## Directions for this task
Within the records, which lines hold the string "purple"? Report each one by copying it.

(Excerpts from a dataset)
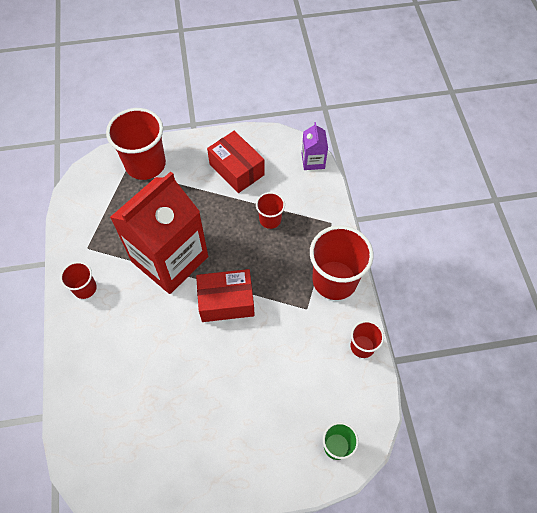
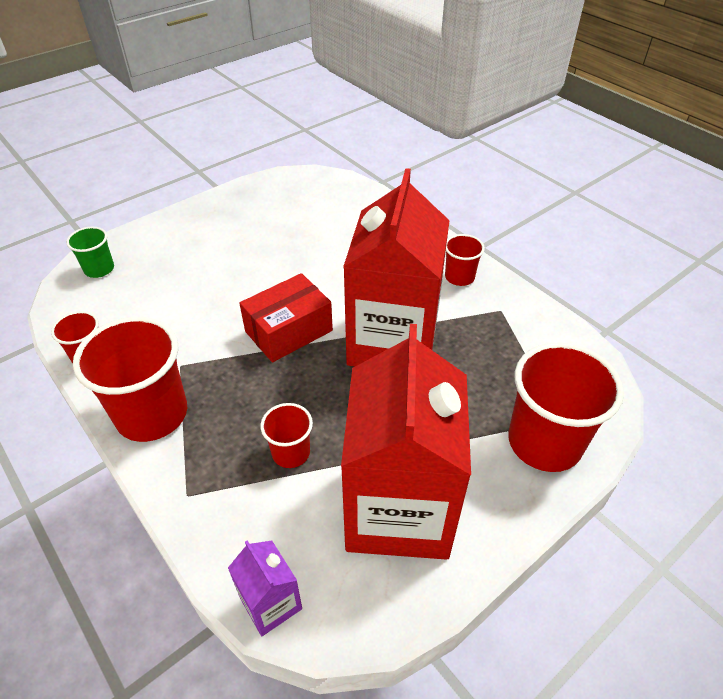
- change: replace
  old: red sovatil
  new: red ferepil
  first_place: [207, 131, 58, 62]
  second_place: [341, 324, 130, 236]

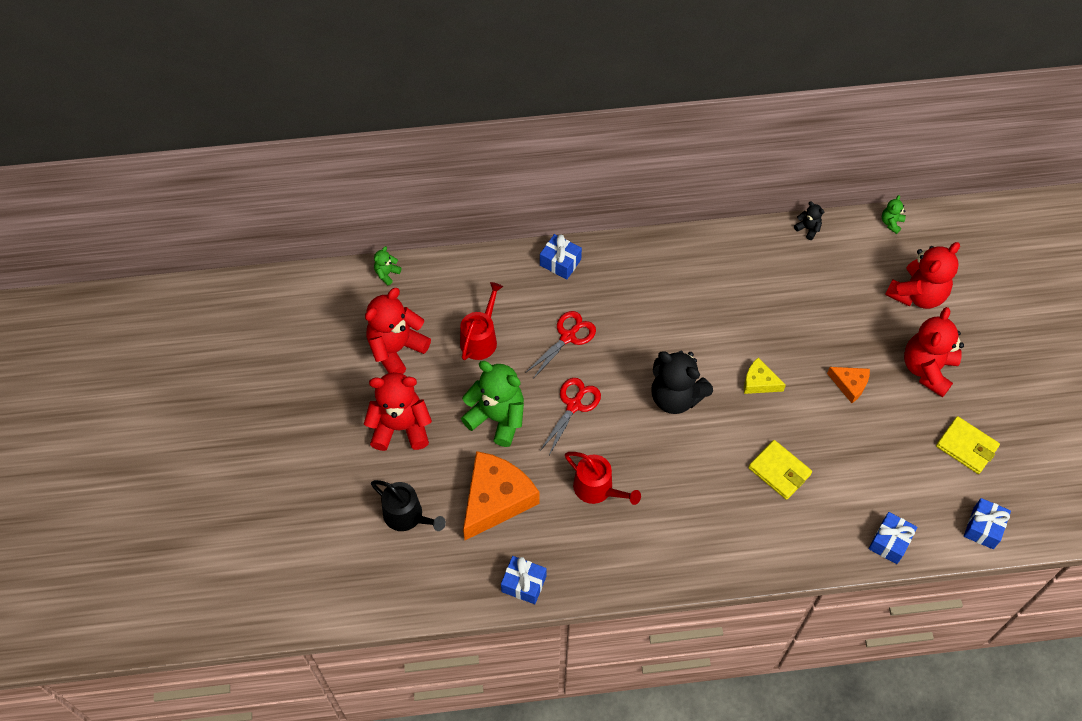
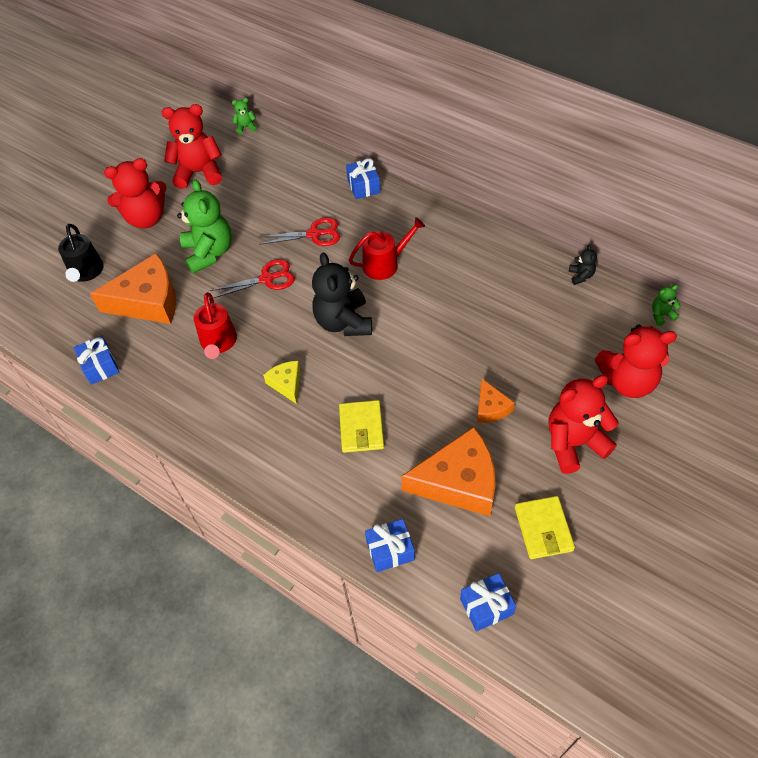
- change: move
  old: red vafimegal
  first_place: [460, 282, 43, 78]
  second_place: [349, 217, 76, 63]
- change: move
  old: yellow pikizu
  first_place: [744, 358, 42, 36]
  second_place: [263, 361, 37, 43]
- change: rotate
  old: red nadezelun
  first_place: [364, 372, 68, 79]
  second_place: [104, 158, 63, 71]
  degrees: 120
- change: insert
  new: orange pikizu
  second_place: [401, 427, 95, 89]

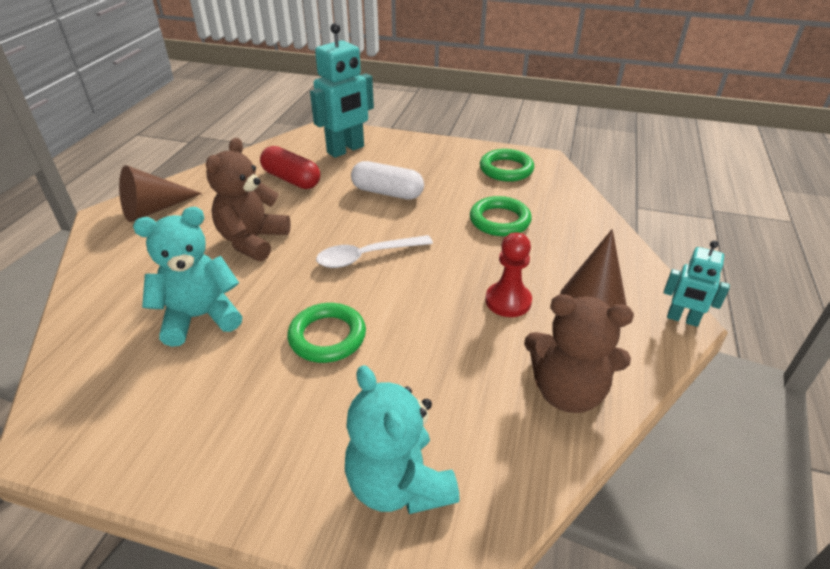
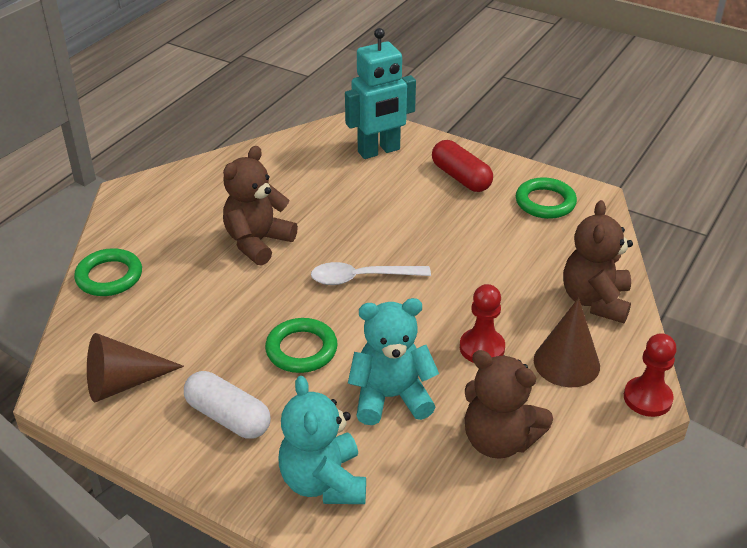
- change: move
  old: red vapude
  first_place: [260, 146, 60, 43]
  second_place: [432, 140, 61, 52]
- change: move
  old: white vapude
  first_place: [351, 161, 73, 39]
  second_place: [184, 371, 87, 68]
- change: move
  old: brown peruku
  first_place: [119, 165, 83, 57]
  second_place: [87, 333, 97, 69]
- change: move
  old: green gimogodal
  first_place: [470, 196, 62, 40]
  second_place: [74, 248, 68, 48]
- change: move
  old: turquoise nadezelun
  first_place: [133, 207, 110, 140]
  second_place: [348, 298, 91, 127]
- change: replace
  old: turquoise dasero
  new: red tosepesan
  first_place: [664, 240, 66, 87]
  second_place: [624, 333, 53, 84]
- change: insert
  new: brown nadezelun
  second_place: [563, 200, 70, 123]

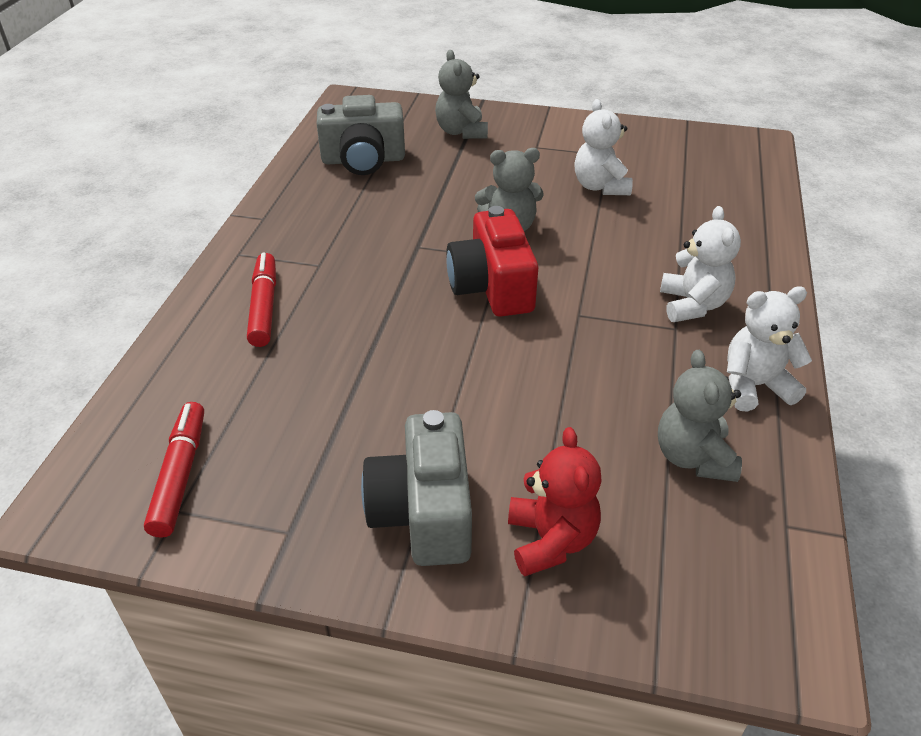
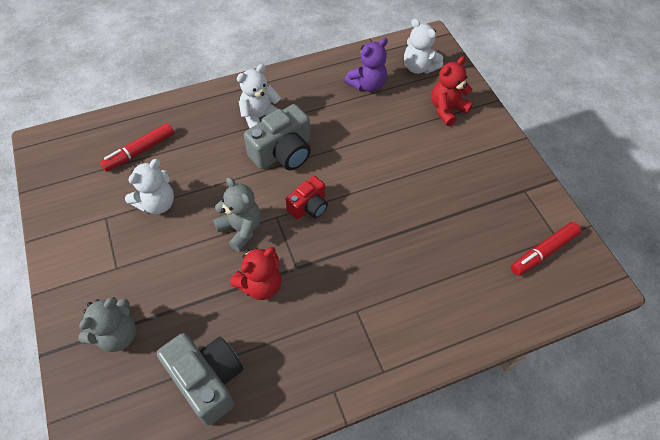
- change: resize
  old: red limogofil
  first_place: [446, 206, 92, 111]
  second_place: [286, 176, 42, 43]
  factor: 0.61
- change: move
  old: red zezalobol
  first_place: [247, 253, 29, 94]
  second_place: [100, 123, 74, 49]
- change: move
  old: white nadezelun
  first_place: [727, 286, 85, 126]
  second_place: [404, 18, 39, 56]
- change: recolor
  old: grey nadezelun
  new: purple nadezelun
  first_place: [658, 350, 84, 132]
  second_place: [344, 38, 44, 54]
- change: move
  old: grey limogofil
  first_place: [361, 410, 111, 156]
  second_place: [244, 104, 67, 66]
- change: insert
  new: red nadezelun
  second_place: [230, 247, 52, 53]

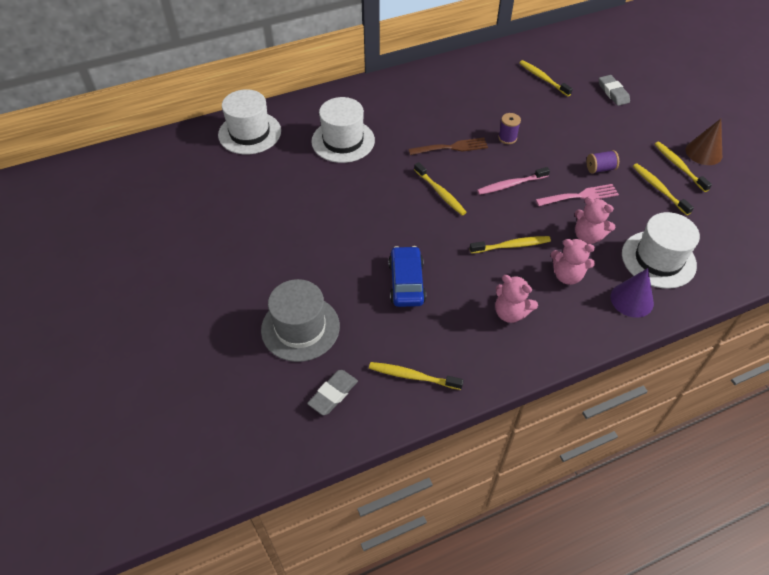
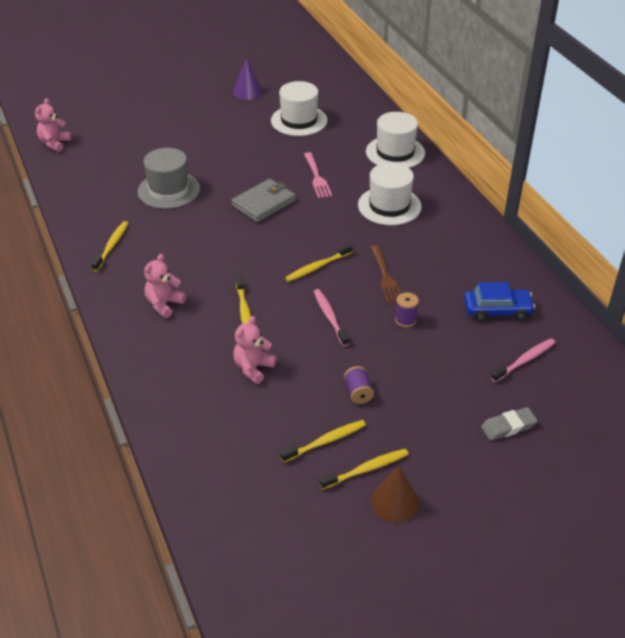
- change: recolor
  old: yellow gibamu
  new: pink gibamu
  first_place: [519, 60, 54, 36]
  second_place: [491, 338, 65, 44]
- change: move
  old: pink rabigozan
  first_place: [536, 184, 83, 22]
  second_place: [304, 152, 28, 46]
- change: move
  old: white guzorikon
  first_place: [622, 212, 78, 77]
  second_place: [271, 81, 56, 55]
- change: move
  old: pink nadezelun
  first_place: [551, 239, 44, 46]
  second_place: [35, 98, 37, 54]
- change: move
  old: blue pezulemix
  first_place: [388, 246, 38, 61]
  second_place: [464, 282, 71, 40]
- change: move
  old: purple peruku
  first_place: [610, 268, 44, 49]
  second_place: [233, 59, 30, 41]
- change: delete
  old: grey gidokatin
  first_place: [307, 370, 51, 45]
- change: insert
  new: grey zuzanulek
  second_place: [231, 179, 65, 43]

## Solution to this task
  new: purple nadezelun
  old: purple peruku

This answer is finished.